** Opening INPUT DATA block **

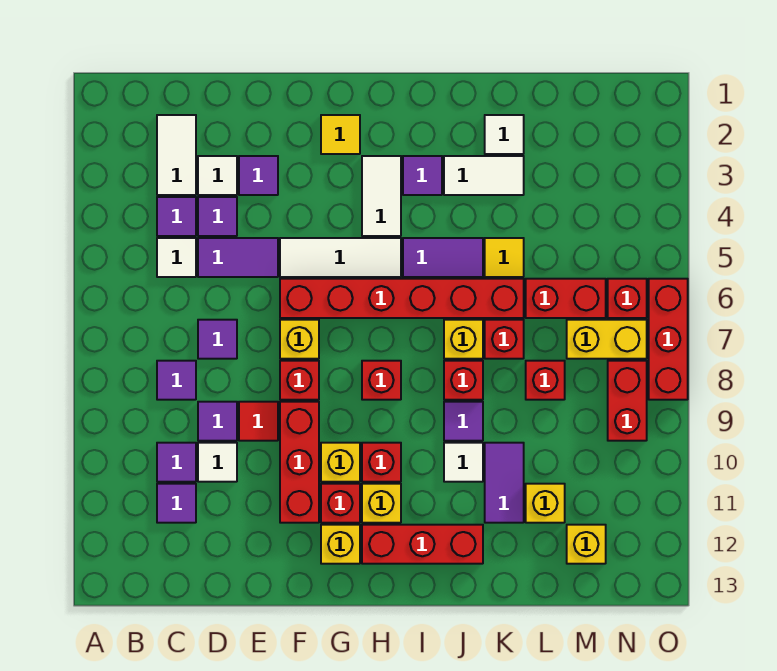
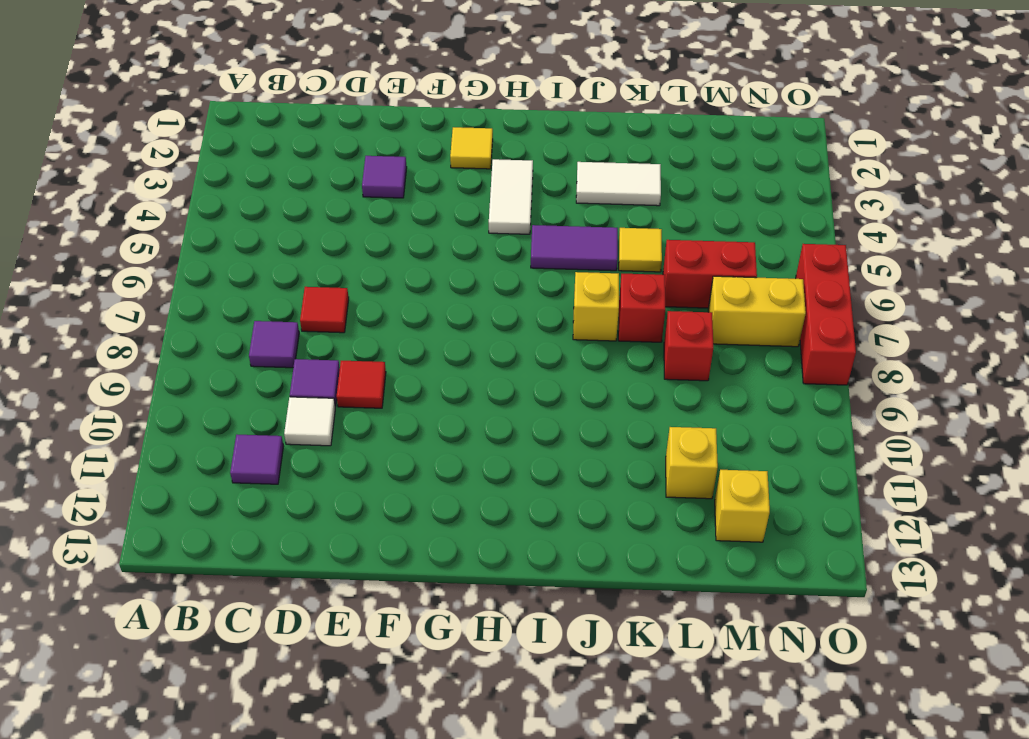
red tile D7 level 1 -> purple tile D7 level 1
none -> white tile C2:C3 level 1
none -> purple tile C4 level 1
none -> white tile C5 level 1
none -> purple tile C10 level 1

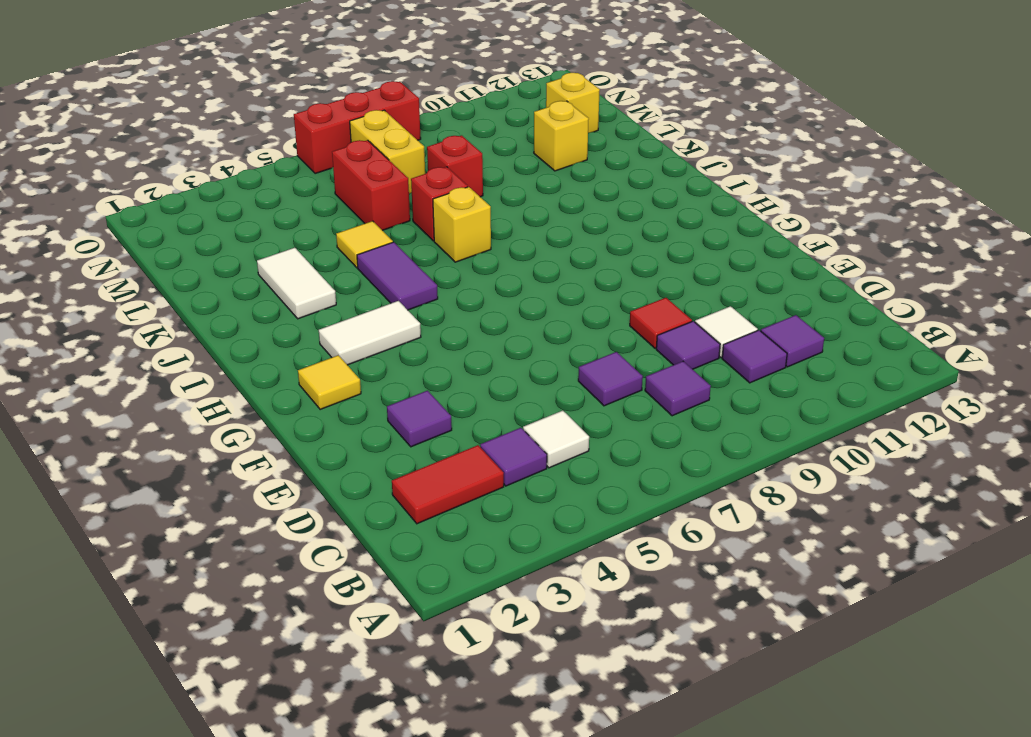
red tile C2:C3 level 1 -> white tile C2:C3 level 1
none -> white tile D3 level 1
none -> purple tile D4 level 1
none -> purple tile D5:E5 level 1
none -> white tile F5:H5 level 1

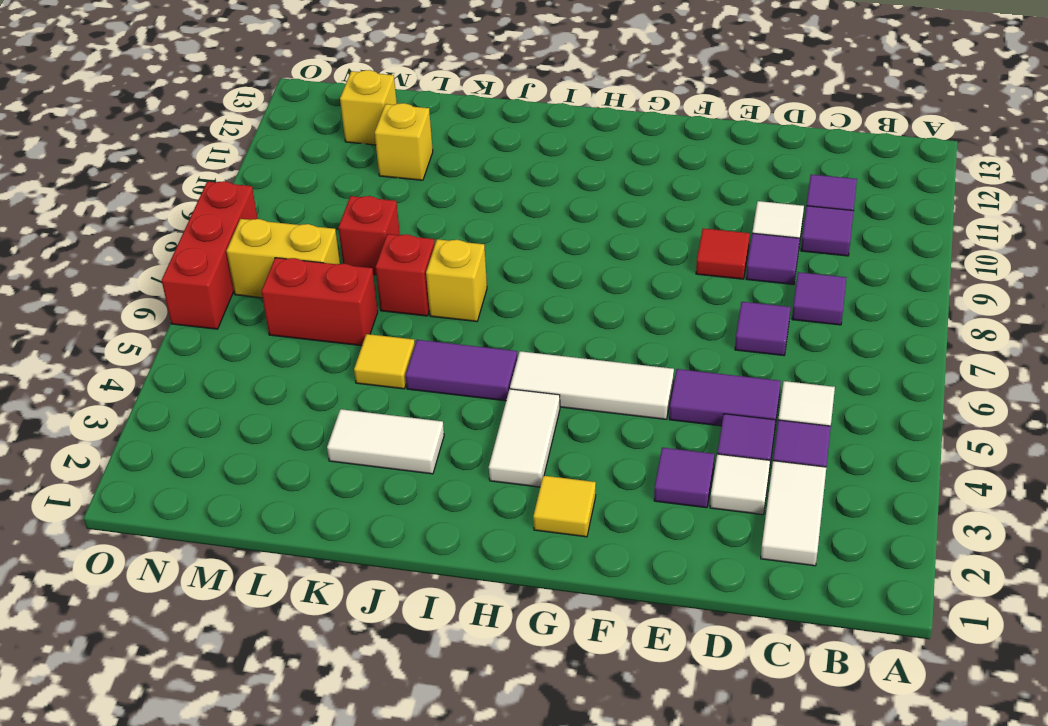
none -> red brick F6:K6 level 1
none -> yellow brick F7 level 1
none -> red brick F8 level 1
none -> red brick F9:F11 level 1

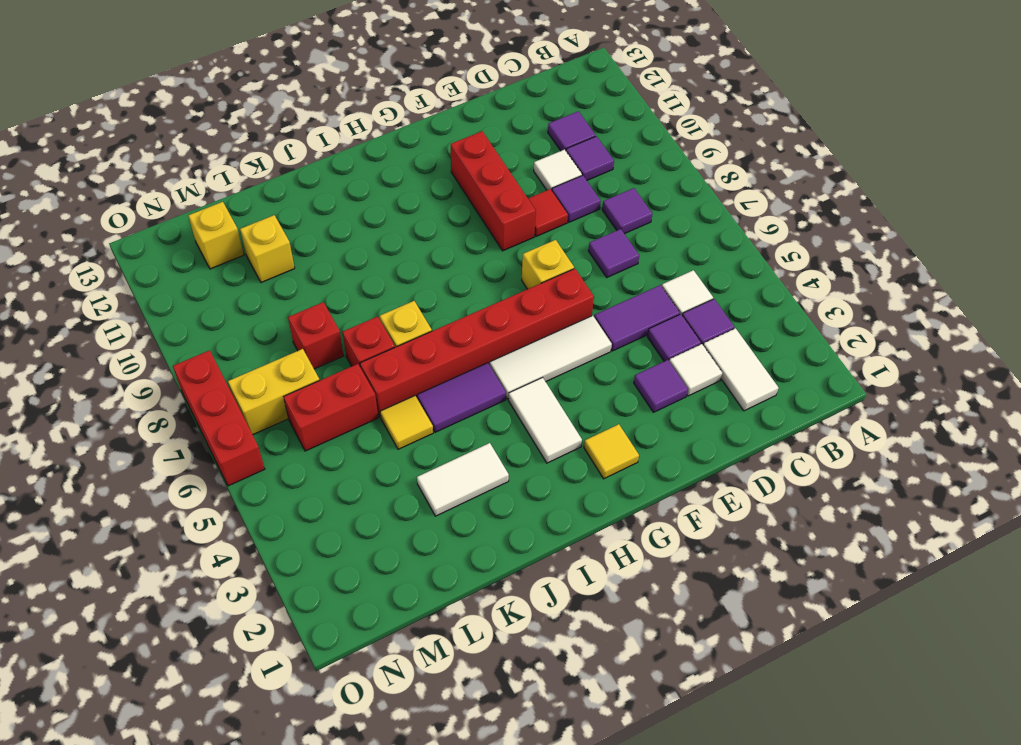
none -> red brick F8 level 1
none -> yellow brick G10 level 1
none -> red brick G11 level 1
none -> yellow brick G12 level 1

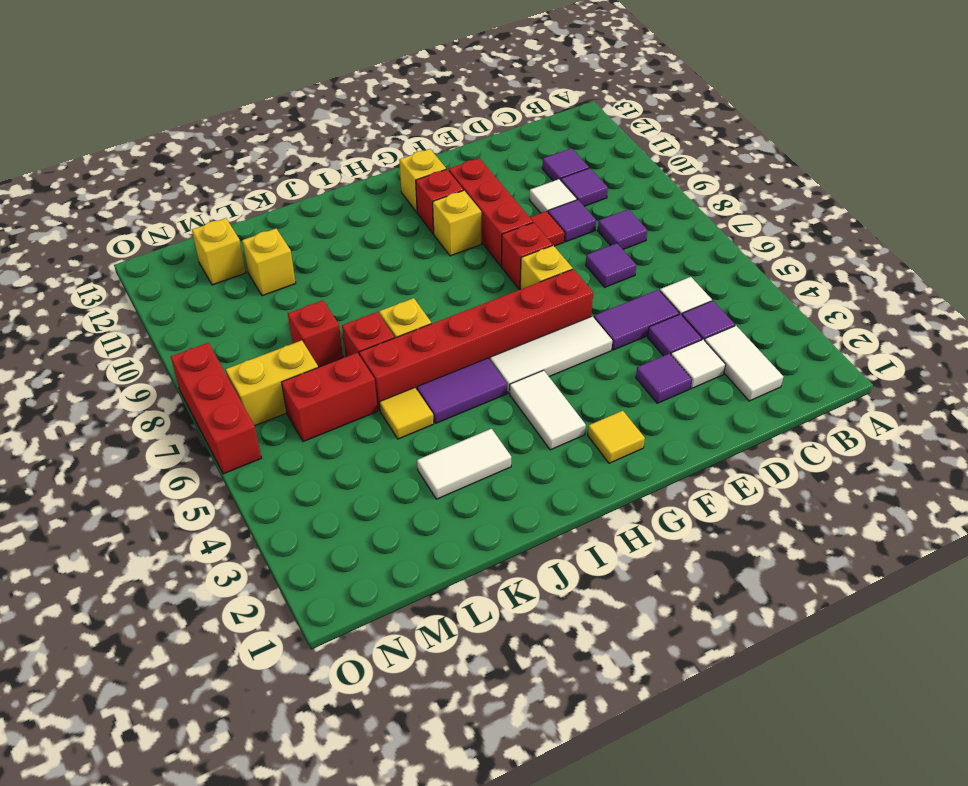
none -> red brick H8 level 1
none -> red brick H10 level 1
none -> yellow brick H11 level 1
none -> red brick H12:J12 level 1

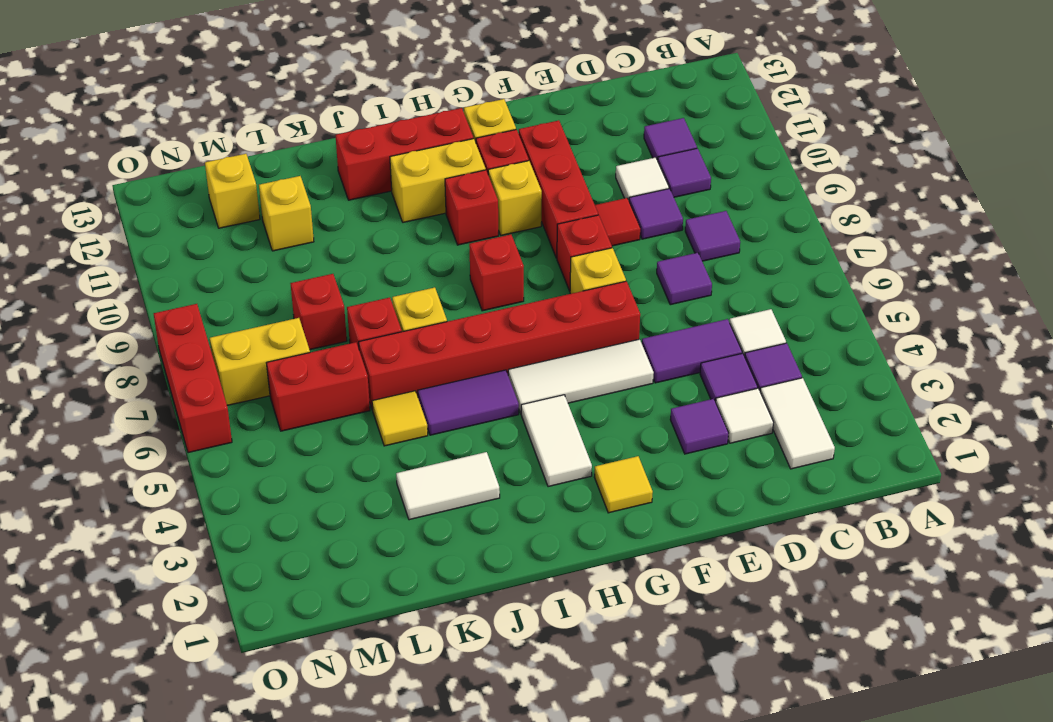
yellow brick H11:I11 level 1 -> yellow brick H11 level 1
none -> purple tile I3 level 1
none -> red brick J8 level 1
none -> purple tile J9 level 1
none -> white tile J10 level 1

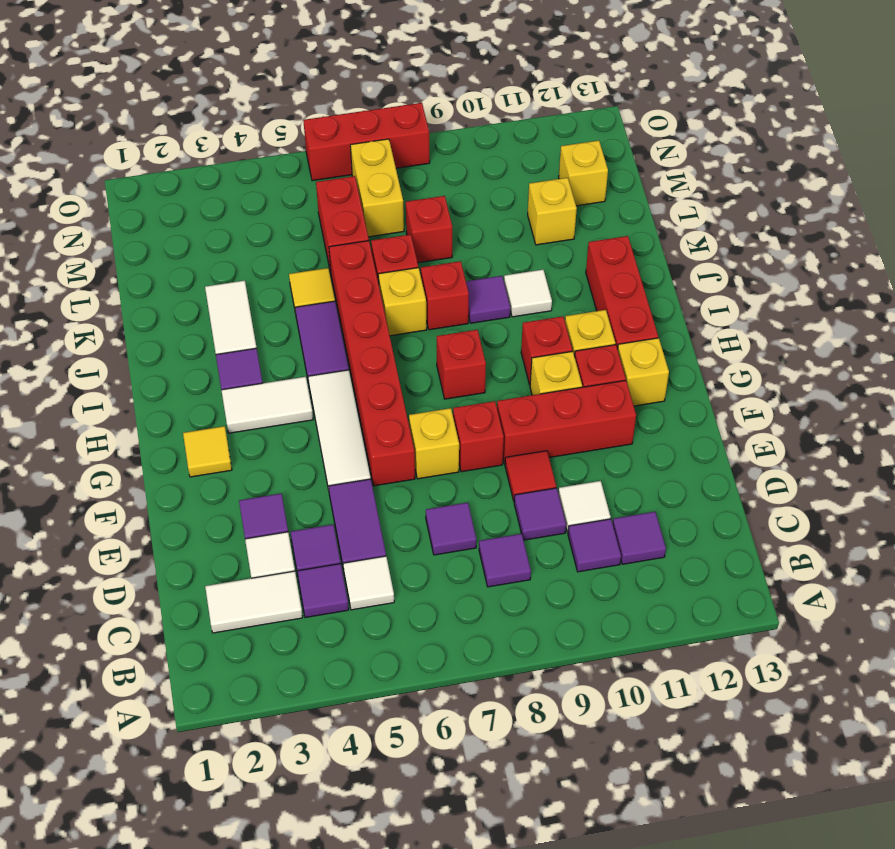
none -> white tile K2 level 1
none -> purple tile K10:K11 level 1
none -> red brick N6 level 1
none -> red brick N8:N9 level 1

** Closing INPUT DATA block **

TO DO:
Copy every line exactly, from the opening line of the entries down to the line holding "none -> white tile D3 level 1", and keep the pictures out.

RESPONSE:
red tile D7 level 1 -> purple tile D7 level 1
none -> white tile C2:C3 level 1
none -> purple tile C4 level 1
none -> white tile C5 level 1
none -> purple tile C10 level 1

red tile C2:C3 level 1 -> white tile C2:C3 level 1
none -> white tile D3 level 1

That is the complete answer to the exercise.